> _EXERCISE PROMPT_:
Give the number of lines in the records that include the word "grey", and nothing besides.

Dataset entries
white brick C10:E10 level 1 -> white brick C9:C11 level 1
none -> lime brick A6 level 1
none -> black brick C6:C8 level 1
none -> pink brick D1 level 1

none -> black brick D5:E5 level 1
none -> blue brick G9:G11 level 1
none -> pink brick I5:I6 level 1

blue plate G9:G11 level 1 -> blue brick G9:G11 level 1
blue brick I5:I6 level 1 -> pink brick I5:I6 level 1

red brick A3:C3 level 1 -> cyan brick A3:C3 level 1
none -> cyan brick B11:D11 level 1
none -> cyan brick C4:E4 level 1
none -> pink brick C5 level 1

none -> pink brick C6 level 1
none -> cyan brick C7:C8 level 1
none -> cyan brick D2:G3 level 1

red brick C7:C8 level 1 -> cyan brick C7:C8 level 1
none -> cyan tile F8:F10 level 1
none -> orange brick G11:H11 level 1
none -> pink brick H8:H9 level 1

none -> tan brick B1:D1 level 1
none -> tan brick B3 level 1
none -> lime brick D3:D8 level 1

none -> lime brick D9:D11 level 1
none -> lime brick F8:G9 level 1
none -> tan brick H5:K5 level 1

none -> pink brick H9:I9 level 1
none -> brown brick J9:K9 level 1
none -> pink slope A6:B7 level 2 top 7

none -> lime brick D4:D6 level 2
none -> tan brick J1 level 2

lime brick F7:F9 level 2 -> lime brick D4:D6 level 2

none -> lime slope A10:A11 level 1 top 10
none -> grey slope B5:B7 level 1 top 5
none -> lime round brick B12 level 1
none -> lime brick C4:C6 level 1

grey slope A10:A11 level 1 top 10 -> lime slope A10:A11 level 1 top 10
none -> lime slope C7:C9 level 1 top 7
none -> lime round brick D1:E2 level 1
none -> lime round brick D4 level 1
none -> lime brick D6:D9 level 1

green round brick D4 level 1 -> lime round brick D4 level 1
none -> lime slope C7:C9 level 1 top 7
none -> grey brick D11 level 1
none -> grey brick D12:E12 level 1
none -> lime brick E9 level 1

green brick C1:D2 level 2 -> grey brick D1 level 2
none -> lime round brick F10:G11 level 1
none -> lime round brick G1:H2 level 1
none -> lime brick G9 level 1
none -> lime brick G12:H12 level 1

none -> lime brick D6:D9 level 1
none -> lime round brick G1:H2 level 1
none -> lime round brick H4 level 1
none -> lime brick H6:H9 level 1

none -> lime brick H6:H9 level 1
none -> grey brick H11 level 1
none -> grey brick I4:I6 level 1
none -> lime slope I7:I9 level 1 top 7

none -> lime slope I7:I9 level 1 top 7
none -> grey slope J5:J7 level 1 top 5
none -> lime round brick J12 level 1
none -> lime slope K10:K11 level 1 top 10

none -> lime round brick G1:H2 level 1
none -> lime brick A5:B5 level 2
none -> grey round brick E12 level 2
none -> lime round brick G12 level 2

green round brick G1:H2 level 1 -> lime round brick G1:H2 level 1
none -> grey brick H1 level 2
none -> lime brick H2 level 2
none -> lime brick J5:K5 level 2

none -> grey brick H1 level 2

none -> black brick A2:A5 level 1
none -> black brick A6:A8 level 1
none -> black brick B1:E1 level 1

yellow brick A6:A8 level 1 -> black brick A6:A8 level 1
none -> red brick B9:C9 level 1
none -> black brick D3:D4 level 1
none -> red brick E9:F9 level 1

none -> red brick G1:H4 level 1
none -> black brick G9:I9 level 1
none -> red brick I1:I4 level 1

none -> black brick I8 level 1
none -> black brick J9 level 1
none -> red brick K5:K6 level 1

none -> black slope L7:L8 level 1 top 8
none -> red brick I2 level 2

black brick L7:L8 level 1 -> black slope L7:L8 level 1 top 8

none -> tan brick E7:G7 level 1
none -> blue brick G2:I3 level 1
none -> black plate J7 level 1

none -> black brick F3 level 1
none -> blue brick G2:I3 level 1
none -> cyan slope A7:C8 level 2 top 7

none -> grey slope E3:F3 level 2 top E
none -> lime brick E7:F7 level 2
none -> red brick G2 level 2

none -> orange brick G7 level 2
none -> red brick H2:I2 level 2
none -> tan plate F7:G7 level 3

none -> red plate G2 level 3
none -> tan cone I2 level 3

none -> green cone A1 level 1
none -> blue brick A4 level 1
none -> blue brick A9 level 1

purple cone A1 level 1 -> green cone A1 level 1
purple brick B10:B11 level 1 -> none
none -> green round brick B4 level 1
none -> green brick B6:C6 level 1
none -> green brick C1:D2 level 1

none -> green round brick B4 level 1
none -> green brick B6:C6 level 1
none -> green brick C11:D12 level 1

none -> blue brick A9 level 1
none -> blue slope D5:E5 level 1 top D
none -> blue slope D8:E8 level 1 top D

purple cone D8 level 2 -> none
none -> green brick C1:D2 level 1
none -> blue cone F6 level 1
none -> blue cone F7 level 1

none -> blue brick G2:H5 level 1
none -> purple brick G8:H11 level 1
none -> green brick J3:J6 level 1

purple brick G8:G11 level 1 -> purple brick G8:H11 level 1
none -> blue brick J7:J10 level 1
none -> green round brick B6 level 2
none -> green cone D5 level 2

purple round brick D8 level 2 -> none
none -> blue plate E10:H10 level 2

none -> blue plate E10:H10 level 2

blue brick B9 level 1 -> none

> _TASK ANSWER_:
12